## Problem to work on
Find each line in the records below that contains the word "Recycle", and copy it out.

## Data for processing
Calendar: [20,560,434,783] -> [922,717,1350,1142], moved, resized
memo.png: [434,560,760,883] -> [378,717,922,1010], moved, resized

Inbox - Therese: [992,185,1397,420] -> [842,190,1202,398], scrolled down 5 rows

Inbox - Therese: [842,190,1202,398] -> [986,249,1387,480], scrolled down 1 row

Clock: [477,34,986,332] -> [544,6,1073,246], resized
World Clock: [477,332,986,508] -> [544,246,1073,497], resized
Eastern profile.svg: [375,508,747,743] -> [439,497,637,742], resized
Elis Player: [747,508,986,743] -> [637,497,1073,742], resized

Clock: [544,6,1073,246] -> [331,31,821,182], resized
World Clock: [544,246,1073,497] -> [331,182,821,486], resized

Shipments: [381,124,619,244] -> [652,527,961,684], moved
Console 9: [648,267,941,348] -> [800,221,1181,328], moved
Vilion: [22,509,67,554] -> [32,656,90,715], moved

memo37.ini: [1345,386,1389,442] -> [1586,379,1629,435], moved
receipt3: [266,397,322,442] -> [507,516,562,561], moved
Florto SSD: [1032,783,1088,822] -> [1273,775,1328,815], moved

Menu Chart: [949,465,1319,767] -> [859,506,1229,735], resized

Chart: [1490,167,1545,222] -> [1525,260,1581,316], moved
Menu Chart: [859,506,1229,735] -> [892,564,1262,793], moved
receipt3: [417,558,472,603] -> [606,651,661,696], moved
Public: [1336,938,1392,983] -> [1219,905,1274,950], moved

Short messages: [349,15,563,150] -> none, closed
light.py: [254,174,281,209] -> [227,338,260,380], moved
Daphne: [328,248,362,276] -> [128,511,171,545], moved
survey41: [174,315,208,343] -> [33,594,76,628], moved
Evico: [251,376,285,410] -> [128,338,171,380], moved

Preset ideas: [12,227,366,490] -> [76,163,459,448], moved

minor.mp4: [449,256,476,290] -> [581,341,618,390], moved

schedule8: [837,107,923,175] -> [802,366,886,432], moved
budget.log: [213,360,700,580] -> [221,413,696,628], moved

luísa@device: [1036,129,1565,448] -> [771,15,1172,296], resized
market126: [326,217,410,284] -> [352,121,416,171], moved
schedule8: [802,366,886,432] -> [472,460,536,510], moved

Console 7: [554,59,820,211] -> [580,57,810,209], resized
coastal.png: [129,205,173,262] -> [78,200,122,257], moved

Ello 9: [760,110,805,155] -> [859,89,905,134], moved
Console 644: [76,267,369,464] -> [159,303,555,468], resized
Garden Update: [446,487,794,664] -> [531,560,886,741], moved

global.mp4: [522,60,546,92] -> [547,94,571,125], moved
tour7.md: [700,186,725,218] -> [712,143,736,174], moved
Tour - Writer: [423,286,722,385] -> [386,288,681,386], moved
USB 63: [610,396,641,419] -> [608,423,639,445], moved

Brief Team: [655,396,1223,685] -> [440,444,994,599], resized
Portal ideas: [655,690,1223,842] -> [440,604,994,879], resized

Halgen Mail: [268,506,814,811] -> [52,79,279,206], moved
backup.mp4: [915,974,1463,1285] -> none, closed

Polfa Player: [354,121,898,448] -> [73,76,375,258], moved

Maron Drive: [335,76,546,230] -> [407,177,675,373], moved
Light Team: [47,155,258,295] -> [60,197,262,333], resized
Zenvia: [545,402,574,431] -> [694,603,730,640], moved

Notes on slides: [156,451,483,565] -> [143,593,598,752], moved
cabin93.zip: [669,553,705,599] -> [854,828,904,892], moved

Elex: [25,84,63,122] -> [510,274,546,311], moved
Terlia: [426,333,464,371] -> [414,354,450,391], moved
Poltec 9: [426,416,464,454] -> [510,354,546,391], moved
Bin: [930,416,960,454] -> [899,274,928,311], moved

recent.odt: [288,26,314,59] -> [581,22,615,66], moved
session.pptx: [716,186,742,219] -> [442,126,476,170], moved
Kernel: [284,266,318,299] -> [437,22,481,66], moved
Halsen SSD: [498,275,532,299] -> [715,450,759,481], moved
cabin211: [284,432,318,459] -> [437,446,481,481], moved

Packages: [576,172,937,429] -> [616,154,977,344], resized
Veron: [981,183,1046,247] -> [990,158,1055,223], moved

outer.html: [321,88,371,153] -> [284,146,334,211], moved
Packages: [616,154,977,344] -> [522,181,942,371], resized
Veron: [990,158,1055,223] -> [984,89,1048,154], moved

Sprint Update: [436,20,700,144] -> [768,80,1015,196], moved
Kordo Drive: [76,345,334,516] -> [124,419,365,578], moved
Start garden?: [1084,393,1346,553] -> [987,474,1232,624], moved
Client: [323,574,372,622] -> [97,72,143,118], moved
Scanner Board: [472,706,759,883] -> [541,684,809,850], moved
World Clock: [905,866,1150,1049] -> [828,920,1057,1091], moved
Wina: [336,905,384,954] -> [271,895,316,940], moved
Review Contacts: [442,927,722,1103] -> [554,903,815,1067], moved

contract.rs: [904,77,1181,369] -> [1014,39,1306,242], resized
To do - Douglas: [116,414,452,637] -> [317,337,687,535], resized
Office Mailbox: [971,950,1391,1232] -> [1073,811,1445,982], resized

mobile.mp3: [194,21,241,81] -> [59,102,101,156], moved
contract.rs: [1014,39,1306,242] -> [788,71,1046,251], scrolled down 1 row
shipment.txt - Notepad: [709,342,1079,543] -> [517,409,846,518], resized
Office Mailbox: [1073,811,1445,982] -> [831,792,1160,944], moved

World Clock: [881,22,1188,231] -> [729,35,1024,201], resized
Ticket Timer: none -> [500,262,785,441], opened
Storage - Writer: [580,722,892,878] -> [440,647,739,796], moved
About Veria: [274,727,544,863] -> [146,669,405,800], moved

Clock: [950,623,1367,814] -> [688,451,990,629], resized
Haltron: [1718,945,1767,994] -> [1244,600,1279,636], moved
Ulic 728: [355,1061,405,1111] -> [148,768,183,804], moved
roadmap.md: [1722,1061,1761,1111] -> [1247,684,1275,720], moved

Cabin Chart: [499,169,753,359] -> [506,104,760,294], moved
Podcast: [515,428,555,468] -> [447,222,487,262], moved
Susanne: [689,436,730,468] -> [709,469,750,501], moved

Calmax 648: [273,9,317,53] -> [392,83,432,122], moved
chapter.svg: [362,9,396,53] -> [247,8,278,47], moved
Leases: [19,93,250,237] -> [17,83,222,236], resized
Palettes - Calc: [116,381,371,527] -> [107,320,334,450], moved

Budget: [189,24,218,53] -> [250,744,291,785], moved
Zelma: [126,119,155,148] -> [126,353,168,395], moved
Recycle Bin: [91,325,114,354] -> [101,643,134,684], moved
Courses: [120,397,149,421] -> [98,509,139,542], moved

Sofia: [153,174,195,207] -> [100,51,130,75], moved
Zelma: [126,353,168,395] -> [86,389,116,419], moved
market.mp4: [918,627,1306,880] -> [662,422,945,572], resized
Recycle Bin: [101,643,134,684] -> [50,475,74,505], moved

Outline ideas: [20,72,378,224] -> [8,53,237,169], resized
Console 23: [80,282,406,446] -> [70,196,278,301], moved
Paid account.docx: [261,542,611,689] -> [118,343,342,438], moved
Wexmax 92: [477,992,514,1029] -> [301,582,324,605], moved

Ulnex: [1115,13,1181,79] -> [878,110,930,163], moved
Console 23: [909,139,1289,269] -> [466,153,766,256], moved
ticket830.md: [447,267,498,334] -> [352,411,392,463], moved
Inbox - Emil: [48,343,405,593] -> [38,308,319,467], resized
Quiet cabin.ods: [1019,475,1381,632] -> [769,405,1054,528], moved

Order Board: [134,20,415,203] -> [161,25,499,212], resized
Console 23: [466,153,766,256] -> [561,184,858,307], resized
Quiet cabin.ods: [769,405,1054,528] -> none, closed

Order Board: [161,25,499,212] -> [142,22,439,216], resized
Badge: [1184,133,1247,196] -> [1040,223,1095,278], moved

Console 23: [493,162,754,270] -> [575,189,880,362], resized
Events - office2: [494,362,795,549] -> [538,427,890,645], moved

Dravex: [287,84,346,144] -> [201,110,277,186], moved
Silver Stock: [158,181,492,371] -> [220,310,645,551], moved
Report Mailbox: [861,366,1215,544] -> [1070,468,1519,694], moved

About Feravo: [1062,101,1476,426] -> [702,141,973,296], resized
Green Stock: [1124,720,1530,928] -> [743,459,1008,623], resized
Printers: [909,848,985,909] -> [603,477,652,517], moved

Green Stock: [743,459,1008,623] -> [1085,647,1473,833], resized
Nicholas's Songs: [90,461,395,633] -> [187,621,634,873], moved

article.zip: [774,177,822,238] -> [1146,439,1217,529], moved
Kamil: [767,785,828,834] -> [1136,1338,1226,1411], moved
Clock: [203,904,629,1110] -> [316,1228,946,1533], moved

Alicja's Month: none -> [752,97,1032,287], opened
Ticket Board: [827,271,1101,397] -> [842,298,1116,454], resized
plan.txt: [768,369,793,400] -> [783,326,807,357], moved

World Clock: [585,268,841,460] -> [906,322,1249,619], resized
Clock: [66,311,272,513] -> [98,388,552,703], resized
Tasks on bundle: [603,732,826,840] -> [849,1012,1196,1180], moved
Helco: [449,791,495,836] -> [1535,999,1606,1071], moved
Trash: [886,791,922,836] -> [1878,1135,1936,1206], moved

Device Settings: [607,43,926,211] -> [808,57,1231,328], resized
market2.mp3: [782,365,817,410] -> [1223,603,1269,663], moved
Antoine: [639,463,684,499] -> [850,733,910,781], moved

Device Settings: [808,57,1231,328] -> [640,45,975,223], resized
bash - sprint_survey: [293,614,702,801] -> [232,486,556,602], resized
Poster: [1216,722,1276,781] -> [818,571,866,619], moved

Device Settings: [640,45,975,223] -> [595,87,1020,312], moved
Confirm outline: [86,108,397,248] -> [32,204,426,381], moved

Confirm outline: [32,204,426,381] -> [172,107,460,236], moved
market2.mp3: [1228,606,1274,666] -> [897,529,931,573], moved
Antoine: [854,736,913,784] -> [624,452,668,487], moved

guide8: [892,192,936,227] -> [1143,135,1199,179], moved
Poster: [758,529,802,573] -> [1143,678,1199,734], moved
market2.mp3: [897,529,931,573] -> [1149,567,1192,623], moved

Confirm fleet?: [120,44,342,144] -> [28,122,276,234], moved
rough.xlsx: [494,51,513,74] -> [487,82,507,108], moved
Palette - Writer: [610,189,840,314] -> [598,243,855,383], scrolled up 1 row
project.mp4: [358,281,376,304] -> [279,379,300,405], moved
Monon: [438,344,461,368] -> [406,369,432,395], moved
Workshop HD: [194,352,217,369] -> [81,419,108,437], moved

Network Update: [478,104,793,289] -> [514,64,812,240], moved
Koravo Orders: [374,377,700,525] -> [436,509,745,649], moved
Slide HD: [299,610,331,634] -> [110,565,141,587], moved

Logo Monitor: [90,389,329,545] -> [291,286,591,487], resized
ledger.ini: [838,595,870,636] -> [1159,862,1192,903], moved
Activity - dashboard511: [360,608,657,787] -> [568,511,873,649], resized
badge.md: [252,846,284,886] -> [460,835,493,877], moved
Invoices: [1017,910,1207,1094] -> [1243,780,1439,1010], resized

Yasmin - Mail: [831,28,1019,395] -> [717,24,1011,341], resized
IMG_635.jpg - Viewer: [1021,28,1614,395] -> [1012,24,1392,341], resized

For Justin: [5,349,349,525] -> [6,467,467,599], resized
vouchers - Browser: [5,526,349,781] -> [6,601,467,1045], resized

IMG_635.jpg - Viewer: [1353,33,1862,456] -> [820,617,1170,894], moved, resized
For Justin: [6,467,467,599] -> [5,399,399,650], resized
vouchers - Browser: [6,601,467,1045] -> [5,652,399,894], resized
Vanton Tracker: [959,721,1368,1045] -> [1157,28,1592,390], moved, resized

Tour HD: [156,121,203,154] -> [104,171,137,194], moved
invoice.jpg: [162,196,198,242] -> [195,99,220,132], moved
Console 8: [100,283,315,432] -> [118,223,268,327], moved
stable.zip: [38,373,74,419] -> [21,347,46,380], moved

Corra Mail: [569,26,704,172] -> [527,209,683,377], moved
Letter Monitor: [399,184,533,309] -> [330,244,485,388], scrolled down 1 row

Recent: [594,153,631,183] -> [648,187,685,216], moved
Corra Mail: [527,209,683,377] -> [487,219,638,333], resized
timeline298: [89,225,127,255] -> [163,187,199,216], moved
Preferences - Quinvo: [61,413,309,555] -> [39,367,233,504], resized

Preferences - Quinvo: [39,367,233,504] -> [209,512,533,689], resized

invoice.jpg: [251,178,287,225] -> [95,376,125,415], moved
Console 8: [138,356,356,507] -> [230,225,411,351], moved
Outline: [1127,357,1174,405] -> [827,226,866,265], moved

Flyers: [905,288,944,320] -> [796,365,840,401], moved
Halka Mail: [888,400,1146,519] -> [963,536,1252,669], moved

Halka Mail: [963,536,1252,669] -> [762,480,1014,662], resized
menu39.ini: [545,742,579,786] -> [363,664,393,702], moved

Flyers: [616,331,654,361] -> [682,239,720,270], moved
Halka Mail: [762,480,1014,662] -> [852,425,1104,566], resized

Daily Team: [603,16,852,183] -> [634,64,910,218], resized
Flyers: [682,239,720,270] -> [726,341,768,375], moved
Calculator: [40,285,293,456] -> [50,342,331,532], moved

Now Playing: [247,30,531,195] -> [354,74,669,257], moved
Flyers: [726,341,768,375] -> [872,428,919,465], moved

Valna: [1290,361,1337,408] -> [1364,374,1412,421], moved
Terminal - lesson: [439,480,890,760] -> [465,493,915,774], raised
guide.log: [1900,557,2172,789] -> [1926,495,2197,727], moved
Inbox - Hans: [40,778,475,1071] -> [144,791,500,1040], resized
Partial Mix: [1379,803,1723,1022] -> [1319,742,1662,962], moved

## Your solution
Recycle Bin: [91,325,114,354] -> [101,643,134,684], moved
Recycle Bin: [101,643,134,684] -> [50,475,74,505], moved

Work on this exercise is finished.